**EXERCISE INSTRUCTIONS:** Please report how many lines in the records below contain "diamond". Reply with the number alone.

**********

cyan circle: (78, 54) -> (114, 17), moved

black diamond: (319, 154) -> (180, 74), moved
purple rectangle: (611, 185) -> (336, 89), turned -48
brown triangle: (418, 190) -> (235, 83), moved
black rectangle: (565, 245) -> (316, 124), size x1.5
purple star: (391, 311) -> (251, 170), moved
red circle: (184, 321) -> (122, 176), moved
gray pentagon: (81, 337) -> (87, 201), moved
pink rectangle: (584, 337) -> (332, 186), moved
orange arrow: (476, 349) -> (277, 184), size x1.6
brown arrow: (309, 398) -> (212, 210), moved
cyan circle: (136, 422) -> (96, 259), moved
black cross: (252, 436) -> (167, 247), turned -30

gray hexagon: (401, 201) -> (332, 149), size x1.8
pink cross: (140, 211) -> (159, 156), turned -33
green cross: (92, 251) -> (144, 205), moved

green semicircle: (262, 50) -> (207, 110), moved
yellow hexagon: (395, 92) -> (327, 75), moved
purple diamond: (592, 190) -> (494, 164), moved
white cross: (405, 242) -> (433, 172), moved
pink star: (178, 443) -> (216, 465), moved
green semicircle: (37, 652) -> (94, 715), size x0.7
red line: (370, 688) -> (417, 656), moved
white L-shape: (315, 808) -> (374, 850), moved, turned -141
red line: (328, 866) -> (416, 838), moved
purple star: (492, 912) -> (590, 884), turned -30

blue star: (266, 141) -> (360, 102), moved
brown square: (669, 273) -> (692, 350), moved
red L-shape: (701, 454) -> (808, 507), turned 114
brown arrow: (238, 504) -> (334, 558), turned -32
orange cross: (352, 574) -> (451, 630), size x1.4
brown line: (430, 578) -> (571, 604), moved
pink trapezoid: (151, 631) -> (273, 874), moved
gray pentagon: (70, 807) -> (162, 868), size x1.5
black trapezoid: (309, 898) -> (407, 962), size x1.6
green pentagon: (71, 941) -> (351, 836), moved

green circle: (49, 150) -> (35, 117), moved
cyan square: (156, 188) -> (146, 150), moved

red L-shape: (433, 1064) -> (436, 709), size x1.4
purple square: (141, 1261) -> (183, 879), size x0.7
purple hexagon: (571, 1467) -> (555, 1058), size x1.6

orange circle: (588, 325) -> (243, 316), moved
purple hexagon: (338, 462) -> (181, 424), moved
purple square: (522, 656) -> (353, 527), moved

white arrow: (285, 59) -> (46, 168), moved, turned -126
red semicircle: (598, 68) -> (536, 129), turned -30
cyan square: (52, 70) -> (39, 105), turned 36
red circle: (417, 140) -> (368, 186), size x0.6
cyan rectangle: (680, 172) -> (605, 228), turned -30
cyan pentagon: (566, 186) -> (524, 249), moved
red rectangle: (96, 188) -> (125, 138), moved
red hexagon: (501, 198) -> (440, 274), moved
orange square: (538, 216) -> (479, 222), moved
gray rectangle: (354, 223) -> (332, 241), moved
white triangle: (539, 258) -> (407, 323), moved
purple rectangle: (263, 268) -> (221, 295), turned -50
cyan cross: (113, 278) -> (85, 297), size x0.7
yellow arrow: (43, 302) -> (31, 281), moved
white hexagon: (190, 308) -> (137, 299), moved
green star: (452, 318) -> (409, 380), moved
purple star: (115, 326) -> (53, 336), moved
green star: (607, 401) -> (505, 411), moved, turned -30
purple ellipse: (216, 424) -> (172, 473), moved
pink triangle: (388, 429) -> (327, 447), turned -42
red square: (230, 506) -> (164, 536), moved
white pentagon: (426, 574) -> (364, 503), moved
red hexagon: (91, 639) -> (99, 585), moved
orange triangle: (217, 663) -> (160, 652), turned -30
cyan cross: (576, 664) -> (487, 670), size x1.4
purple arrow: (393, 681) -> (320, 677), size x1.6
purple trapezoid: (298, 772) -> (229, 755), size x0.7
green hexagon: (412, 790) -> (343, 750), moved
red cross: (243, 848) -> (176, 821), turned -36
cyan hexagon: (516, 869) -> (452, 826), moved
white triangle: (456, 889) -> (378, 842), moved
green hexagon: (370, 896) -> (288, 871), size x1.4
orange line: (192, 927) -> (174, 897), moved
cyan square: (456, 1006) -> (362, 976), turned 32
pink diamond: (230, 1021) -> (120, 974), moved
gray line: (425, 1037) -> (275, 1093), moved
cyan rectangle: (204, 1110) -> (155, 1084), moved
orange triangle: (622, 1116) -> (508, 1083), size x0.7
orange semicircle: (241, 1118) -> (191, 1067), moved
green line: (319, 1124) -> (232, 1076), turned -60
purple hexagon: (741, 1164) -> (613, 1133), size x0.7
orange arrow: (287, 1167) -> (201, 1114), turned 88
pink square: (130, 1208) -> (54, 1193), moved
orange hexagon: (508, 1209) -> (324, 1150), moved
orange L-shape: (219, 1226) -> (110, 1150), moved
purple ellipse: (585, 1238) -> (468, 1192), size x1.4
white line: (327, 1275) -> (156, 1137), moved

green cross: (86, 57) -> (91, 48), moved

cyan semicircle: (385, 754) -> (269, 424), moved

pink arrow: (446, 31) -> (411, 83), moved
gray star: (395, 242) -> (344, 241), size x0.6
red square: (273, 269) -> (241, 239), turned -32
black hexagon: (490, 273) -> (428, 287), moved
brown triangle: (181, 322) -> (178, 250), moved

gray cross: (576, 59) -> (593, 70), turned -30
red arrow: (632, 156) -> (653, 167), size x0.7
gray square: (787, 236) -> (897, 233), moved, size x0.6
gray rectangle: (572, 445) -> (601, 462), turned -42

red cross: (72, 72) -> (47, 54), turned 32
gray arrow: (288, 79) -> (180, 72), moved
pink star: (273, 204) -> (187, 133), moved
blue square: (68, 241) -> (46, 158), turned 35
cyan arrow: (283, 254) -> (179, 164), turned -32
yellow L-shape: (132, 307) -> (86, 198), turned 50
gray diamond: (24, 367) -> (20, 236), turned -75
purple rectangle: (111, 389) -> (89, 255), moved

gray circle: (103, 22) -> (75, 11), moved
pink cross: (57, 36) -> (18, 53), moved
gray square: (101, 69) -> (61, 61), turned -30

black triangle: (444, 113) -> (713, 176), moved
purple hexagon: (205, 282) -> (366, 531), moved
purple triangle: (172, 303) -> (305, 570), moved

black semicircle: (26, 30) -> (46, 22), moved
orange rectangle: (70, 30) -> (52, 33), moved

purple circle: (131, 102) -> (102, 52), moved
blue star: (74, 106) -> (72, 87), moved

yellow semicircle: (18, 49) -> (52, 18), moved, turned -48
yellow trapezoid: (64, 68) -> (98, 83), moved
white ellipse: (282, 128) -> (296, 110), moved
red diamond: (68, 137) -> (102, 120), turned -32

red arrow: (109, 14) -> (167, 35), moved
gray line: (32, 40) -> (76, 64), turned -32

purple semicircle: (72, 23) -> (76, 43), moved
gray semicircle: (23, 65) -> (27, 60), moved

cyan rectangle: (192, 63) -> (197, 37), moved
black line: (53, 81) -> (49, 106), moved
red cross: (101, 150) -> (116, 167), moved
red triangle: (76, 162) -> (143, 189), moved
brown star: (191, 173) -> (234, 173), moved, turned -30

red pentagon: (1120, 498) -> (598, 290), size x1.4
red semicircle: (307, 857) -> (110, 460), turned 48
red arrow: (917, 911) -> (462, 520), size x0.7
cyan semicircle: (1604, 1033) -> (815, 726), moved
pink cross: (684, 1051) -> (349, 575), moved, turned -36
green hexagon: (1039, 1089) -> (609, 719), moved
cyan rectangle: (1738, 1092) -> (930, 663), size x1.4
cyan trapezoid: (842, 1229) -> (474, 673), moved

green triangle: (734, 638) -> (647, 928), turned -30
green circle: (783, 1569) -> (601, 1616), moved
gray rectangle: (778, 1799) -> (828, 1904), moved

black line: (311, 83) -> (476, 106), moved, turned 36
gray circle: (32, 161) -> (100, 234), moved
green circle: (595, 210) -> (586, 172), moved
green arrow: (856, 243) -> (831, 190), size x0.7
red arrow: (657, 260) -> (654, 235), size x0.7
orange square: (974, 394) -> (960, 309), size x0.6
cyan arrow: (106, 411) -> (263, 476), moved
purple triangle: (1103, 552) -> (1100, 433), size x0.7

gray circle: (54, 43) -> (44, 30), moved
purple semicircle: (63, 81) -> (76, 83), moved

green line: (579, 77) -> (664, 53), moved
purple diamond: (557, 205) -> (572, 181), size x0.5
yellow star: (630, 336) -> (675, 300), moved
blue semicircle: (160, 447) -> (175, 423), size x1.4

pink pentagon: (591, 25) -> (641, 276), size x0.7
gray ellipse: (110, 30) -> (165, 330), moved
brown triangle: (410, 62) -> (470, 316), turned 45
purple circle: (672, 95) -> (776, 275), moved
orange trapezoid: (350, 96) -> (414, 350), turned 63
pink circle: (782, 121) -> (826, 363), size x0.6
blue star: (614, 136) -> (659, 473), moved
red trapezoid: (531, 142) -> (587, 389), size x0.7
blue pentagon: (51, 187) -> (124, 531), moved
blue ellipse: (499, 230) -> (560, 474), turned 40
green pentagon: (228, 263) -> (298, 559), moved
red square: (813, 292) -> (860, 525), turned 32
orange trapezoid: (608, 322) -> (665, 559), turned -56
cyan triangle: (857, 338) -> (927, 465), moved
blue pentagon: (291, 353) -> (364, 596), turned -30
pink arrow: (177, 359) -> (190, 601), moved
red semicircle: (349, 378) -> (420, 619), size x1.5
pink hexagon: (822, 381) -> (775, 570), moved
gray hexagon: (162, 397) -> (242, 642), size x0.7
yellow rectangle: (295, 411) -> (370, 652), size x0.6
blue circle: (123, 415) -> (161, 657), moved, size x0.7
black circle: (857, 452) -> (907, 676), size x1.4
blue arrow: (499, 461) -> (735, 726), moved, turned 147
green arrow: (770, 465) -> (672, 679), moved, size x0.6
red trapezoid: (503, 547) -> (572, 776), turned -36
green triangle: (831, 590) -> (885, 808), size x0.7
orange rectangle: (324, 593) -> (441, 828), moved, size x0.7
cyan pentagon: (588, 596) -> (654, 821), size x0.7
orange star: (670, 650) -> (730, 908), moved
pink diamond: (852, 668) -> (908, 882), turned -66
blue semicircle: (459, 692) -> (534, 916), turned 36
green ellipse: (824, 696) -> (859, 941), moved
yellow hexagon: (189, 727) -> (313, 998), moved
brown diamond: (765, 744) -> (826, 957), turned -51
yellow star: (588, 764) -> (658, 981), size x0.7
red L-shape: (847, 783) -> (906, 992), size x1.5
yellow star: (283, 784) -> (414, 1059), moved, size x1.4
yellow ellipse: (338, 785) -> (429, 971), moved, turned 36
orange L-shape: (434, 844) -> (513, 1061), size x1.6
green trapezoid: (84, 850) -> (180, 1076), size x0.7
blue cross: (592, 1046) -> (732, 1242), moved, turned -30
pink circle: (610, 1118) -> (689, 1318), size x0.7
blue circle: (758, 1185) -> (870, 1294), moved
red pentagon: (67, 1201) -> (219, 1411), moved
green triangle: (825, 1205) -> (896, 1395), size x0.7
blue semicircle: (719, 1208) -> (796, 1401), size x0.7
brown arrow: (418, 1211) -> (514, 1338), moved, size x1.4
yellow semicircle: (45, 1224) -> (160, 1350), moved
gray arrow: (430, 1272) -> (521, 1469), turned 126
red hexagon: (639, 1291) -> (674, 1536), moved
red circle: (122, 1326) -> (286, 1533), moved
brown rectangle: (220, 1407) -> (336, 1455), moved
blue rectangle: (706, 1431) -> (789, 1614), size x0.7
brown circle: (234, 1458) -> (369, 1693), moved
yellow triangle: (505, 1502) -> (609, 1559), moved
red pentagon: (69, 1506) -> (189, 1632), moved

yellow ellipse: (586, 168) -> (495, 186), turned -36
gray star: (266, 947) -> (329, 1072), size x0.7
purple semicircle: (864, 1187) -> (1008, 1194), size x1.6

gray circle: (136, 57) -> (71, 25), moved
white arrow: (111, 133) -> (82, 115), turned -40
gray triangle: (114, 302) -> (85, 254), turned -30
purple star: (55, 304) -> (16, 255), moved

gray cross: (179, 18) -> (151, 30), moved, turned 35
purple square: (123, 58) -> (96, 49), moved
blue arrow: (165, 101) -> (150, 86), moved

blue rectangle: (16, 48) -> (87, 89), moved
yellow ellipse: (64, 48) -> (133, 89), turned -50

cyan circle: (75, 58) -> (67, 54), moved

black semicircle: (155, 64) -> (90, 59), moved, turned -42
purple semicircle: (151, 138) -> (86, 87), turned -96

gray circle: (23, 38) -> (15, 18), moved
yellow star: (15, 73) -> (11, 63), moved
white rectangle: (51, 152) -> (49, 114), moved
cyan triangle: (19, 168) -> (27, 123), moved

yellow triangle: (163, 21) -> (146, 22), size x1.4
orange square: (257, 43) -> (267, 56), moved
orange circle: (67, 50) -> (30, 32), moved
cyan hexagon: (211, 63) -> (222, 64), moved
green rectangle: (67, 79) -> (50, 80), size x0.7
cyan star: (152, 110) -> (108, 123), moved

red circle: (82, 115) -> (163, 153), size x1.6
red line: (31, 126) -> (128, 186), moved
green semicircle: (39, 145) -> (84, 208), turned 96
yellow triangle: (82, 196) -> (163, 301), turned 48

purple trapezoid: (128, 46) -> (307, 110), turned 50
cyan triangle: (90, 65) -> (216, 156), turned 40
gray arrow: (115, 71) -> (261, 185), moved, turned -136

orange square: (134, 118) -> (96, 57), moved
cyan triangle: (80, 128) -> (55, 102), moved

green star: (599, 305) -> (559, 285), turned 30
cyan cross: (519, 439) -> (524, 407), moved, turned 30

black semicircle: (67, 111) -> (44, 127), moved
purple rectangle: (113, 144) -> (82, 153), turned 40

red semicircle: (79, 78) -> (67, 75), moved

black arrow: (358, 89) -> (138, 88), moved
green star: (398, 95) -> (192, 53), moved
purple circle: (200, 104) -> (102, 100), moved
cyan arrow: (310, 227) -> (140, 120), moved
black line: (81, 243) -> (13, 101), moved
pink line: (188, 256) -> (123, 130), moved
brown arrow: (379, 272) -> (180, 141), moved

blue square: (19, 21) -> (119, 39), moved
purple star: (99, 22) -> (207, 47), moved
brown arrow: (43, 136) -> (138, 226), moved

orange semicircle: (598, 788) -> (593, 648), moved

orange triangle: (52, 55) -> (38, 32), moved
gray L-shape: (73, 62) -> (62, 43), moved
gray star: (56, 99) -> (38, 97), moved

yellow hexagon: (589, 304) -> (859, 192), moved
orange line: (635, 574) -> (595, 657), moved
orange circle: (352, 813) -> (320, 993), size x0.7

**********

**SOLUTION TO THIS TASK:** 8